Try it
Would it be possible to output exactly, and only, the lines below from the one holding "workbench: (178, 100) -> (295, 185), moved" to the last line, both included, with every picture left out?

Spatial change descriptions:
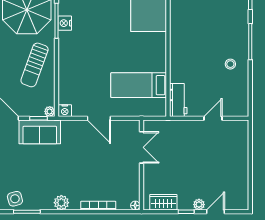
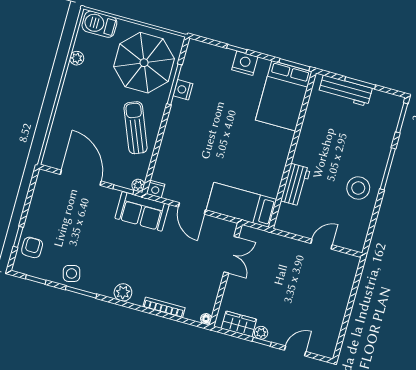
stool: (230, 64) -> (358, 188), width x1.89, depth x1.89
sun lounger: (35, 65) -> (136, 128), turned 138
bed: (139, 85) -> (242, 205), moved
workbench: (178, 100) -> (295, 185), moved
sofa: (40, 132) -> (142, 211), moved
plant: (199, 205) -> (261, 333), moved

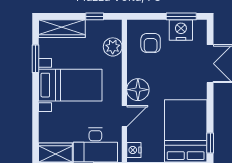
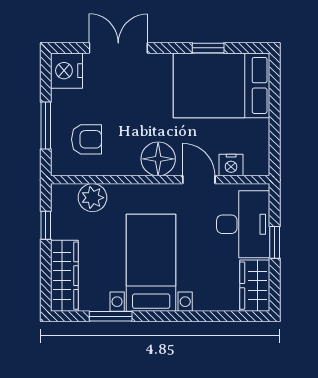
window: (181, 16) -> (46, 126), moved
nightstand: (181, 30) -> (67, 71), moved
window: (210, 143) -> (208, 48), moved
nightstand: (134, 150) -> (231, 165), moved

Solution to the exercise
workbench: (178, 100) -> (295, 185), moved
sofa: (40, 132) -> (142, 211), moved
plant: (199, 205) -> (261, 333), moved

window: (181, 16) -> (46, 126), moved
nightstand: (181, 30) -> (67, 71), moved
window: (210, 143) -> (208, 48), moved
nightstand: (134, 150) -> (231, 165), moved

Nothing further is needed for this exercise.